_Task item_. In the material below, find every line with "camera" and pull it out.

_Records for the task_.
──────────
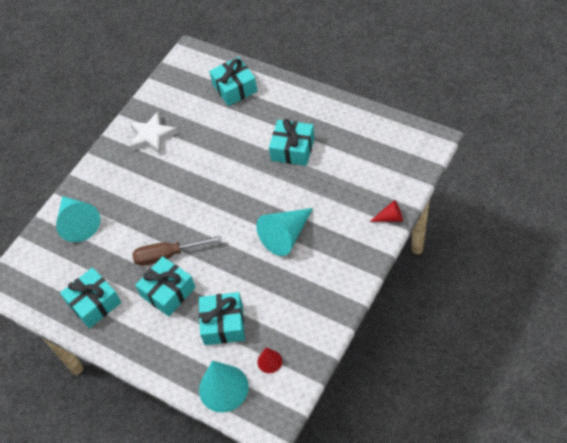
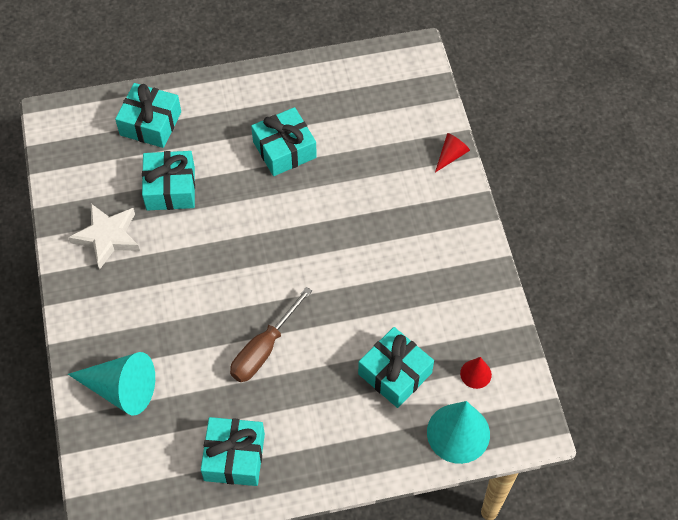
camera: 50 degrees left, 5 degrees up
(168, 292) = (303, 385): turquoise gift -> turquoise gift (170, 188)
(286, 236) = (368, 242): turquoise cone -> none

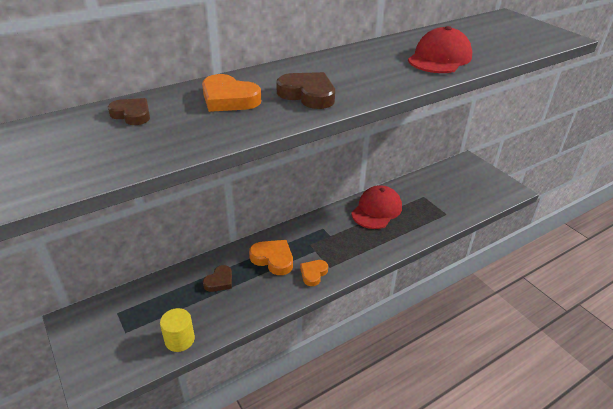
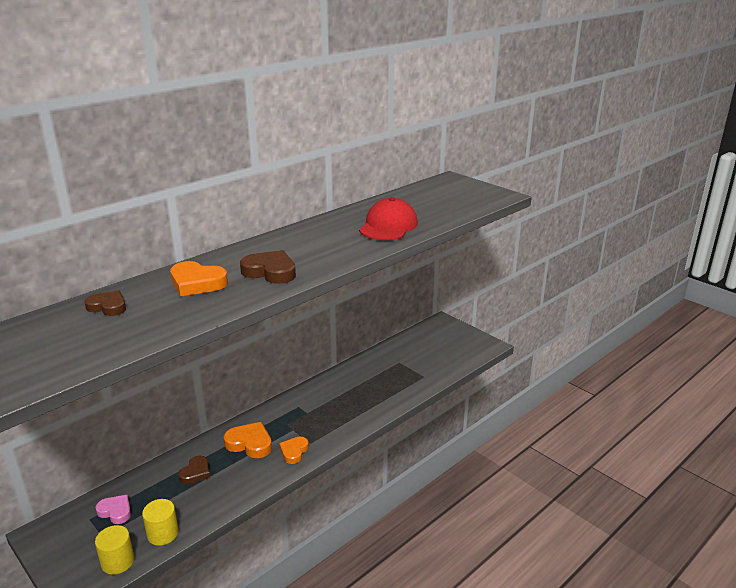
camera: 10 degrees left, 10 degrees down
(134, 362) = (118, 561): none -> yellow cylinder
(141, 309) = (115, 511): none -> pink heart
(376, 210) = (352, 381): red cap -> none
──────────
_Answer to the exercise_.
camera: 50 degrees left, 5 degrees up
camera: 10 degrees left, 10 degrees down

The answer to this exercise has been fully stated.